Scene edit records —
*****
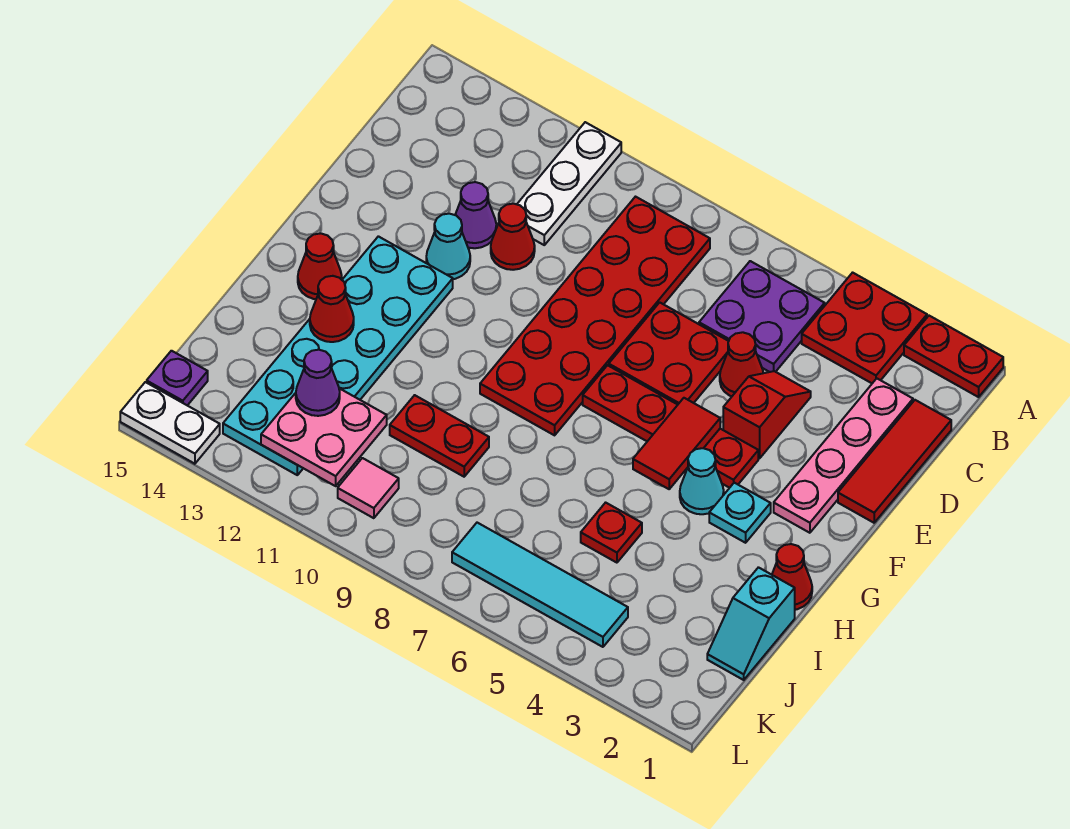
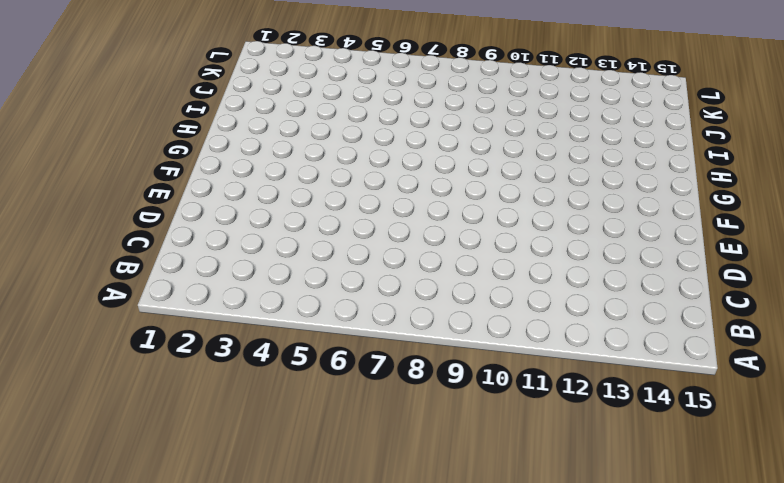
none -> red plate A1:A2 level 1
none -> red plate A3:B4 level 1
none -> white plate A11:C11 level 1
none -> purple plate B5:C6 level 1

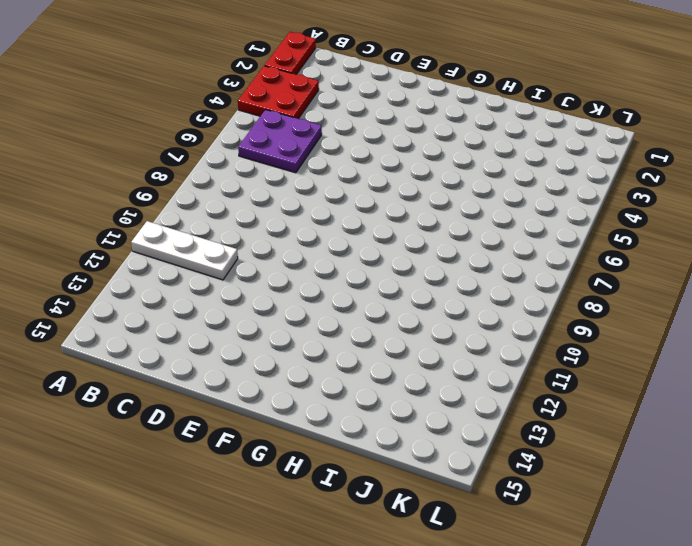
none -> red plate B8:G9 level 1
none -> red tile C1:E1 level 1
none -> pink plate C2:F2 level 1
none -> red slope D4:E4 level 1 top E

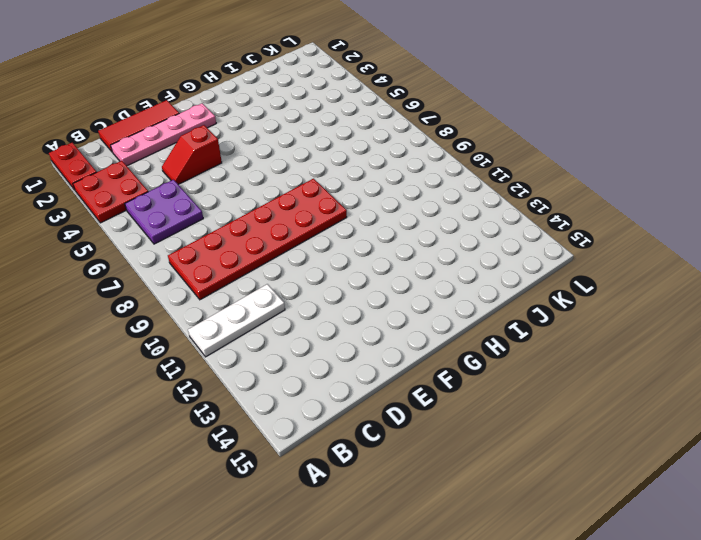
none -> red cone D5 level 1
none -> red plate D6:E7 level 1
none -> red cone D11 level 1
none -> purple cone D12 level 1

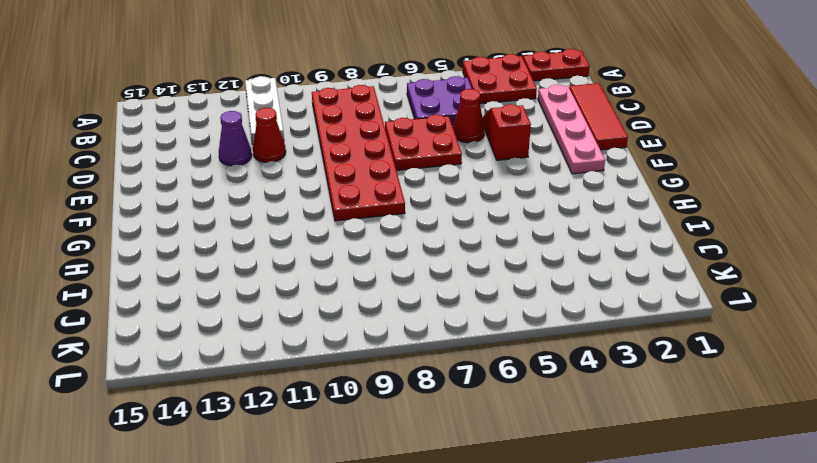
none -> cyan cone E12 level 1
none -> red plate F4:F7 level 1
none -> cyan plate F12:K13 level 1
none -> cyan plate G3 level 1

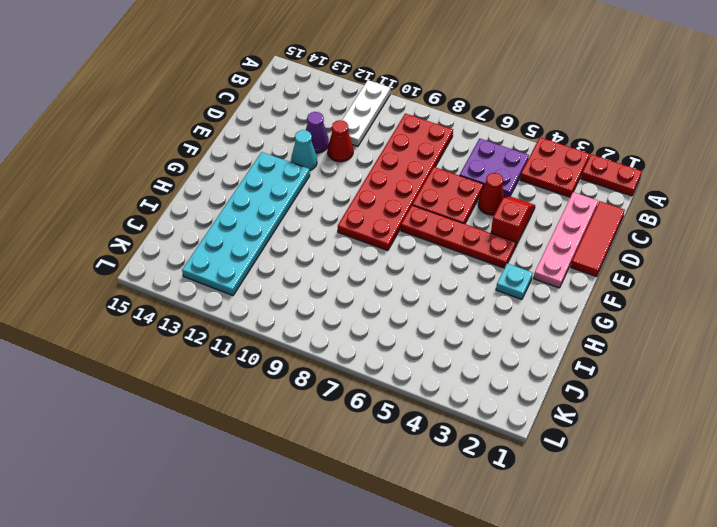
none -> cyan cone G4 level 1
none -> red cone G14 level 1
none -> red cone H1 level 1
none -> cyan slope I1:J1 level 1 top I

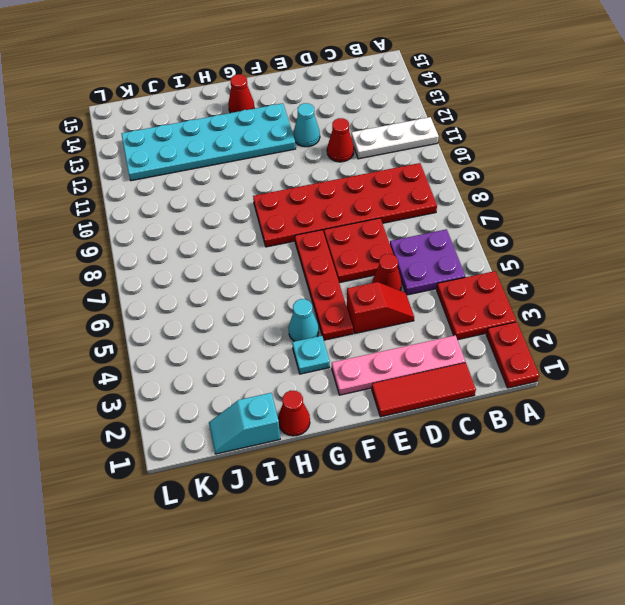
none -> purple cone D12 level 1
none -> red plate I5 level 1
none -> red plate I9:I10 level 1
none -> cyan tile K4:K7 level 1

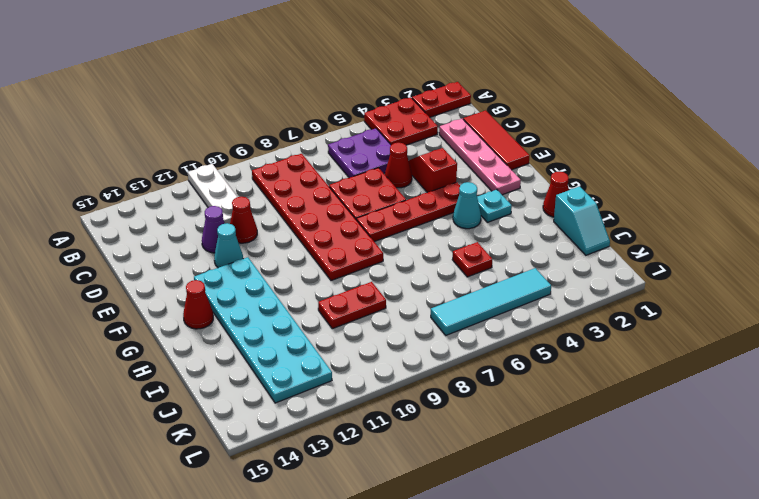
none -> pink tile K10 level 1
none -> purple plate K15 level 1
none -> white plate L14:L15 level 1
none -> red tile F5:G5 level 2

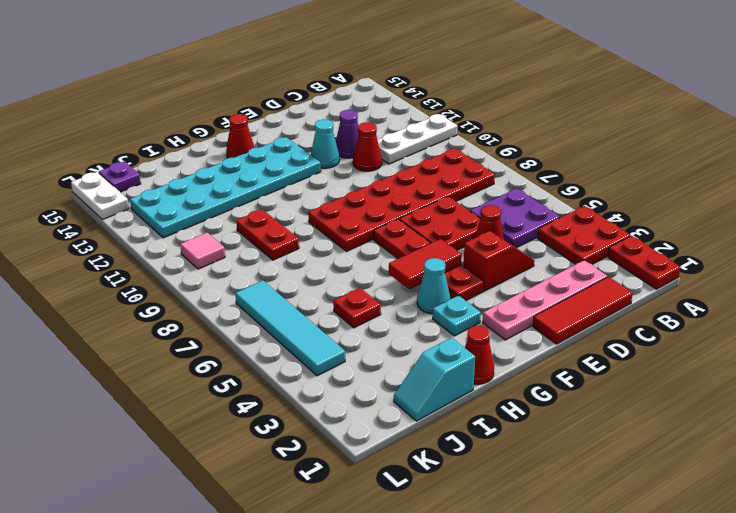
none -> red cone H13 level 2
none -> pink plate J11:K12 level 2
none -> purple cone J12 level 3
*****
Task brief — Every line from the one that contains "none -> cyan slope I1:J1 level 1 top I" through the end of the records above is to be reproduced exactly; no picture goes in the copy.

Written solution —
none -> cyan slope I1:J1 level 1 top I

none -> purple cone D12 level 1
none -> red plate I5 level 1
none -> red plate I9:I10 level 1
none -> cyan tile K4:K7 level 1

none -> pink tile K10 level 1
none -> purple plate K15 level 1
none -> white plate L14:L15 level 1
none -> red tile F5:G5 level 2

none -> red cone H13 level 2
none -> pink plate J11:K12 level 2
none -> purple cone J12 level 3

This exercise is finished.